**WHAT YOU WILL DO**. Could you set down exactly the lines in the records below between the line holding "turquoise teddy bear: 1 -> 4" and the line holding "white teapot: 3 -> 1", inclusive?

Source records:
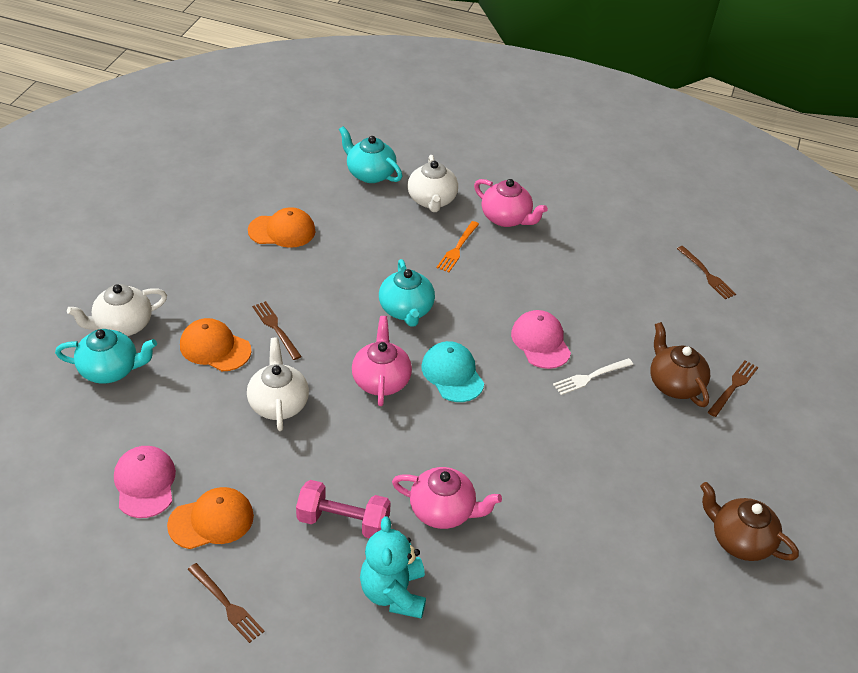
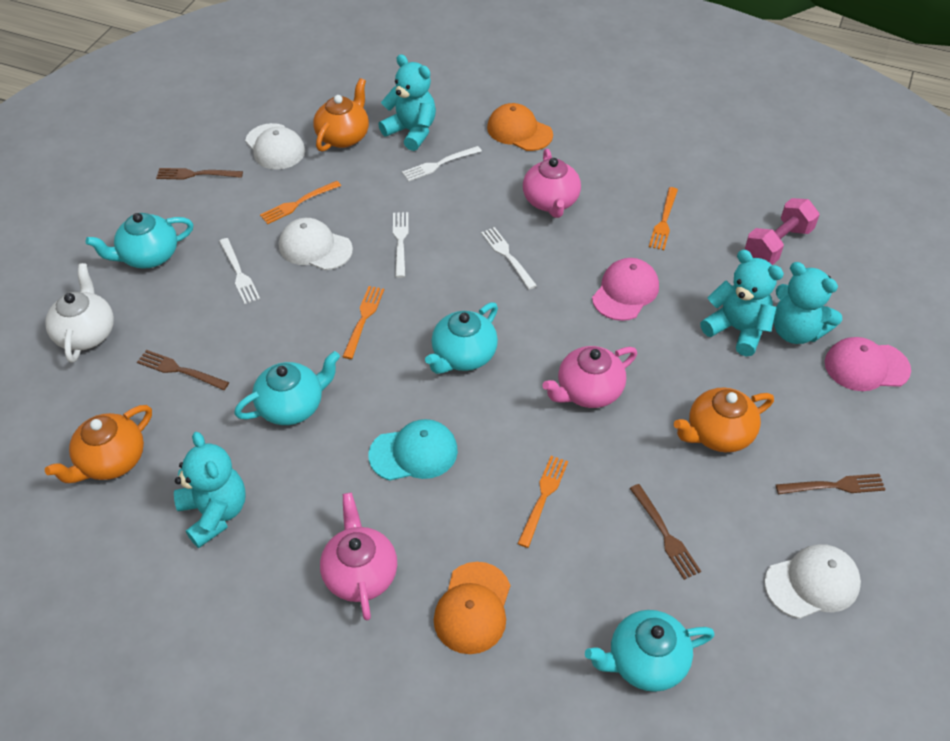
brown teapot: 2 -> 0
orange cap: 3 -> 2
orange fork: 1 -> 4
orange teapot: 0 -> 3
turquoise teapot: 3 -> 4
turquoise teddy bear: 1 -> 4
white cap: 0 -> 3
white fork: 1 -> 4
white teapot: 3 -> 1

--

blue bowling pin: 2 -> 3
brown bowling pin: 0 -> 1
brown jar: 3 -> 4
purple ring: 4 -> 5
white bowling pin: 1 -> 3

**FINISHED TASK**.
turquoise teddy bear: 1 -> 4
white cap: 0 -> 3
white fork: 1 -> 4
white teapot: 3 -> 1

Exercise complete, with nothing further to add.